Exercise aim - Please copy out each line of the entries in which "triangle" appears.

[[ Records to process open ]]

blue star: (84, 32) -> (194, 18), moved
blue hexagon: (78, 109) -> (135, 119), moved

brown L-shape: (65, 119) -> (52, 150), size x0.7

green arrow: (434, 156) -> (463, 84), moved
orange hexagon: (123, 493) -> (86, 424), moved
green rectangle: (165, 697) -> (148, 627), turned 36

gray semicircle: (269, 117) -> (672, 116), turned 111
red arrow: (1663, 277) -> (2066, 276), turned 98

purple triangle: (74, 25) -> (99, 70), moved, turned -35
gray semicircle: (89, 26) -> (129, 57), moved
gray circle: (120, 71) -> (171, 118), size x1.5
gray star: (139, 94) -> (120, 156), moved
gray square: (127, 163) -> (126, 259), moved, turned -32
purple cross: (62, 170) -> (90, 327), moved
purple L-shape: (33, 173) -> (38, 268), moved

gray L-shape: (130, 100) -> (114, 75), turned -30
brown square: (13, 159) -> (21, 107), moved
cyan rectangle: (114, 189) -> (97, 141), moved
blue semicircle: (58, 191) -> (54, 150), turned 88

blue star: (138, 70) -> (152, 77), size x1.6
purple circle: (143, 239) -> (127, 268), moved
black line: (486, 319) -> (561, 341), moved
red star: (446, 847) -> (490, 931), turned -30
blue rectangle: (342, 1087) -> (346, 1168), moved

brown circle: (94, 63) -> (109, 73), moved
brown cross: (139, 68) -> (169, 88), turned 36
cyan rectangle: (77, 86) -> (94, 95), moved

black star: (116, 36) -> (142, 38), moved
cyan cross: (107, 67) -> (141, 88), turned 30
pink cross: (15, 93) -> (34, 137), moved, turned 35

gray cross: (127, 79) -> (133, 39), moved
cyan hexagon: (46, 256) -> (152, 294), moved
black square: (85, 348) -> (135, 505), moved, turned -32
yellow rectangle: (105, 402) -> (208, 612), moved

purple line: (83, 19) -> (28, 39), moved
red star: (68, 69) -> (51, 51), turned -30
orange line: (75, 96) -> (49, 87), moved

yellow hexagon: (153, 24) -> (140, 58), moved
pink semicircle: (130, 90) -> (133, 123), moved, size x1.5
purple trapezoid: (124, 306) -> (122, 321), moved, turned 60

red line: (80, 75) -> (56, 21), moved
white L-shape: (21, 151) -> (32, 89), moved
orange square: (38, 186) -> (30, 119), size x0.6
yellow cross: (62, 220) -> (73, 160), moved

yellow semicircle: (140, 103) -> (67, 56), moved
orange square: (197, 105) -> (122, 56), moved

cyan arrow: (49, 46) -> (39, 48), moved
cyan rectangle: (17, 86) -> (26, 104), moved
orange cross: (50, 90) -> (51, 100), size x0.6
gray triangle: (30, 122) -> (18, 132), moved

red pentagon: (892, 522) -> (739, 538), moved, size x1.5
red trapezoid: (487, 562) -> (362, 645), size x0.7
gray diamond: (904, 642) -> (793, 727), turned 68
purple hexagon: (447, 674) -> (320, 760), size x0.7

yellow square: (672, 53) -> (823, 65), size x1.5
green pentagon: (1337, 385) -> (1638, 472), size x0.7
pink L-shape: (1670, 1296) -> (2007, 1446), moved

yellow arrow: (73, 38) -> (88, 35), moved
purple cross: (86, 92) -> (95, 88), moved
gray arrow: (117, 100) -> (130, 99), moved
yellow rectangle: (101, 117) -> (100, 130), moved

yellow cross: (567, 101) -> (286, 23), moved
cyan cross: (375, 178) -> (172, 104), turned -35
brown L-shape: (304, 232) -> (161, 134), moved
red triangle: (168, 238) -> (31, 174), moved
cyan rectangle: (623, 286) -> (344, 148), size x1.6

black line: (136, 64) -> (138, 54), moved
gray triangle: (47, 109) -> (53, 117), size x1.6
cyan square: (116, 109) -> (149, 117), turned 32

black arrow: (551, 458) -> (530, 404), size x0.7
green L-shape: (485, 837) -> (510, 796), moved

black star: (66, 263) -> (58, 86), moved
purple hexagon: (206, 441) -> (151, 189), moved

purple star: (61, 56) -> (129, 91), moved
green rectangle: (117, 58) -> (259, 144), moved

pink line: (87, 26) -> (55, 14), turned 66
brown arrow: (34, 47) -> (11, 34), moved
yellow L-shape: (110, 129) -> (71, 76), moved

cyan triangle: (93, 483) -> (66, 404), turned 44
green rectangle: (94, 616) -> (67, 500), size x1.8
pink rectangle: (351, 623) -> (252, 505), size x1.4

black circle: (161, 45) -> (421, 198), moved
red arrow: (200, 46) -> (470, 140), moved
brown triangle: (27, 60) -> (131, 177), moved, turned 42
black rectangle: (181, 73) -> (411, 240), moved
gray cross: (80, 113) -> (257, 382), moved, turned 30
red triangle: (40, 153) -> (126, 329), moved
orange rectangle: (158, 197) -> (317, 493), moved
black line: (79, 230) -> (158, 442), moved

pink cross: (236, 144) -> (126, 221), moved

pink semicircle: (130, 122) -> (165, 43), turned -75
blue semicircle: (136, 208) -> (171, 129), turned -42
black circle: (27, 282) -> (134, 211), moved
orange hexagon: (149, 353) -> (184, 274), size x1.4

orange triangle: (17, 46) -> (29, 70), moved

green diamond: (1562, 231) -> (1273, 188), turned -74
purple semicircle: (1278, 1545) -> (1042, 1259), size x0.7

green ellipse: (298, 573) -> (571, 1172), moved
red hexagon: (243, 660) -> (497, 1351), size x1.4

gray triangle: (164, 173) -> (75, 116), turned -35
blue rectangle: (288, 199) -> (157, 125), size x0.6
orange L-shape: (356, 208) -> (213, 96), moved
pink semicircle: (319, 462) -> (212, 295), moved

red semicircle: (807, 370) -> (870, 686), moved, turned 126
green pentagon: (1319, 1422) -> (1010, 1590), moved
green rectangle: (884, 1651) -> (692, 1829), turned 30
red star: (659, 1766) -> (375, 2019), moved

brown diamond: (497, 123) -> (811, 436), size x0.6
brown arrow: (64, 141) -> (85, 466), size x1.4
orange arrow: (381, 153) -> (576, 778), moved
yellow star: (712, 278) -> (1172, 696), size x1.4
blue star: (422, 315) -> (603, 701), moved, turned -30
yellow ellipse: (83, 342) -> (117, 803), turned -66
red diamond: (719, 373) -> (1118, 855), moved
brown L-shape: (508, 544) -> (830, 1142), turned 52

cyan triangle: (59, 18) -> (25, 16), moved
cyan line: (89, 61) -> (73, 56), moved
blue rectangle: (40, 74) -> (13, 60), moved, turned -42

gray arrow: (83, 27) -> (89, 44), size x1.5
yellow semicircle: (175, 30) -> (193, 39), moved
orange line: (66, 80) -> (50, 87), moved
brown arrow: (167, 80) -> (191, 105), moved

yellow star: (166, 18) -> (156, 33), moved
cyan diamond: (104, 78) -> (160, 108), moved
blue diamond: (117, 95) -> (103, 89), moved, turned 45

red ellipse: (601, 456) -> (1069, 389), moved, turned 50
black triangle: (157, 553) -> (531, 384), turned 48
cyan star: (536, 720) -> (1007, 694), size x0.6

[[ Records to process closed ]]

Answer below -
purple triangle: (74, 25) -> (99, 70), moved, turned -35
gray triangle: (30, 122) -> (18, 132), moved
red triangle: (168, 238) -> (31, 174), moved
gray triangle: (47, 109) -> (53, 117), size x1.6
cyan triangle: (93, 483) -> (66, 404), turned 44
brown triangle: (27, 60) -> (131, 177), moved, turned 42
red triangle: (40, 153) -> (126, 329), moved
orange triangle: (17, 46) -> (29, 70), moved
gray triangle: (164, 173) -> (75, 116), turned -35
cyan triangle: (59, 18) -> (25, 16), moved
black triangle: (157, 553) -> (531, 384), turned 48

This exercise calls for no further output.